ABOUT THIS EXERCISE:
Entries follow. Give back exactly the lines starting at the one containing "orange flashlight: 4 -> 2" and ending at the one containing "brown cup: 8 -> 9", and no other lines.
--- DATA RECORDS ---
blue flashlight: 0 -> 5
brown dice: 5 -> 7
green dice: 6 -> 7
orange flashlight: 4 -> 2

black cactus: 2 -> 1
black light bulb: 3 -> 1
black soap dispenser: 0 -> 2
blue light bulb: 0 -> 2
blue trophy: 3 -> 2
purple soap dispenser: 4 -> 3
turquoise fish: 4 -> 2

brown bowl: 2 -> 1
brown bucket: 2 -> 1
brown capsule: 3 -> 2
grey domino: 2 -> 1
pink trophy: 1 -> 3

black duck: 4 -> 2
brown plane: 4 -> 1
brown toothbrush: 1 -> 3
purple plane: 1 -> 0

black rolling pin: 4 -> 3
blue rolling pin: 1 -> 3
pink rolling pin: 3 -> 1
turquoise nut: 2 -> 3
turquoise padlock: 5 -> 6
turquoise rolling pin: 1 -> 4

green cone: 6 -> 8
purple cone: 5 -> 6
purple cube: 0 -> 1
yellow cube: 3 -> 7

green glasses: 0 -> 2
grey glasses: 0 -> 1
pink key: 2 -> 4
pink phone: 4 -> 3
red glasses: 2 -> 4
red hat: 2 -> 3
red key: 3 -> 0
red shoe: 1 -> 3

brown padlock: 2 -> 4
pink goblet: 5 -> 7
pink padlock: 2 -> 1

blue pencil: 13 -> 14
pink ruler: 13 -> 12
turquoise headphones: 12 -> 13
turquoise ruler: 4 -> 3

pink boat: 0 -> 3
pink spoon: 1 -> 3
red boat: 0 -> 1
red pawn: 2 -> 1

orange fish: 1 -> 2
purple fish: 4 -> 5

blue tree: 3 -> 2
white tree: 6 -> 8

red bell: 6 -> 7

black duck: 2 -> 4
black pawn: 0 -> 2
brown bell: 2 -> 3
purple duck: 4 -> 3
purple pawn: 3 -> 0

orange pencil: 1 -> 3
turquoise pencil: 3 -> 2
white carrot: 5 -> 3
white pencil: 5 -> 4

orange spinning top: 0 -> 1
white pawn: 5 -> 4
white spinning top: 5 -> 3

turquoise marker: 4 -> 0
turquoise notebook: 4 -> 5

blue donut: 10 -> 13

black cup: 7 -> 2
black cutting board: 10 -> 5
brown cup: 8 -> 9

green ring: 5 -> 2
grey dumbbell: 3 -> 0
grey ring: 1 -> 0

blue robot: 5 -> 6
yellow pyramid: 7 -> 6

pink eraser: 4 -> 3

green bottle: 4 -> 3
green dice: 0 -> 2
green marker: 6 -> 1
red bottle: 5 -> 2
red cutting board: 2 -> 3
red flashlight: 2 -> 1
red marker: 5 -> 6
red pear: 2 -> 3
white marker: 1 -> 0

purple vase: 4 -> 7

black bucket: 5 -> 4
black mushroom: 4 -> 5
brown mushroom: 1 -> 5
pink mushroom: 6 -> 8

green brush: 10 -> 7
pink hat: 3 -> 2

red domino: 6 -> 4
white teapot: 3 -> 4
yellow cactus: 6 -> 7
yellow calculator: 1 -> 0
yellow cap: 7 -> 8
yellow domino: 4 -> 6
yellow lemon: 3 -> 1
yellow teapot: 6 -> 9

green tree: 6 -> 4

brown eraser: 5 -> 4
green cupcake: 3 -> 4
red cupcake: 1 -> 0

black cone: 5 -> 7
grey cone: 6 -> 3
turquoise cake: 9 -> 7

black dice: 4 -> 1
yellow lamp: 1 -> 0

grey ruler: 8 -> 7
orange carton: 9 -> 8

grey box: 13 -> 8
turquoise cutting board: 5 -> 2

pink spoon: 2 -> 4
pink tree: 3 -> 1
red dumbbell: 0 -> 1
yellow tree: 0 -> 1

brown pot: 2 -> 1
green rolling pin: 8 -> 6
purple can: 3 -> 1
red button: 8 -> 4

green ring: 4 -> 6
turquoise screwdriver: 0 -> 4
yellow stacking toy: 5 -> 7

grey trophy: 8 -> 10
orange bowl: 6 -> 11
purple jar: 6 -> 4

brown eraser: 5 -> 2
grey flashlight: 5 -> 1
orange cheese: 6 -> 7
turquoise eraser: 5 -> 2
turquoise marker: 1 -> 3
---
ANSWER FOR THIS EXERCISE:
orange flashlight: 4 -> 2

black cactus: 2 -> 1
black light bulb: 3 -> 1
black soap dispenser: 0 -> 2
blue light bulb: 0 -> 2
blue trophy: 3 -> 2
purple soap dispenser: 4 -> 3
turquoise fish: 4 -> 2

brown bowl: 2 -> 1
brown bucket: 2 -> 1
brown capsule: 3 -> 2
grey domino: 2 -> 1
pink trophy: 1 -> 3

black duck: 4 -> 2
brown plane: 4 -> 1
brown toothbrush: 1 -> 3
purple plane: 1 -> 0

black rolling pin: 4 -> 3
blue rolling pin: 1 -> 3
pink rolling pin: 3 -> 1
turquoise nut: 2 -> 3
turquoise padlock: 5 -> 6
turquoise rolling pin: 1 -> 4

green cone: 6 -> 8
purple cone: 5 -> 6
purple cube: 0 -> 1
yellow cube: 3 -> 7

green glasses: 0 -> 2
grey glasses: 0 -> 1
pink key: 2 -> 4
pink phone: 4 -> 3
red glasses: 2 -> 4
red hat: 2 -> 3
red key: 3 -> 0
red shoe: 1 -> 3

brown padlock: 2 -> 4
pink goblet: 5 -> 7
pink padlock: 2 -> 1

blue pencil: 13 -> 14
pink ruler: 13 -> 12
turquoise headphones: 12 -> 13
turquoise ruler: 4 -> 3

pink boat: 0 -> 3
pink spoon: 1 -> 3
red boat: 0 -> 1
red pawn: 2 -> 1

orange fish: 1 -> 2
purple fish: 4 -> 5

blue tree: 3 -> 2
white tree: 6 -> 8

red bell: 6 -> 7

black duck: 2 -> 4
black pawn: 0 -> 2
brown bell: 2 -> 3
purple duck: 4 -> 3
purple pawn: 3 -> 0

orange pencil: 1 -> 3
turquoise pencil: 3 -> 2
white carrot: 5 -> 3
white pencil: 5 -> 4

orange spinning top: 0 -> 1
white pawn: 5 -> 4
white spinning top: 5 -> 3

turquoise marker: 4 -> 0
turquoise notebook: 4 -> 5

blue donut: 10 -> 13

black cup: 7 -> 2
black cutting board: 10 -> 5
brown cup: 8 -> 9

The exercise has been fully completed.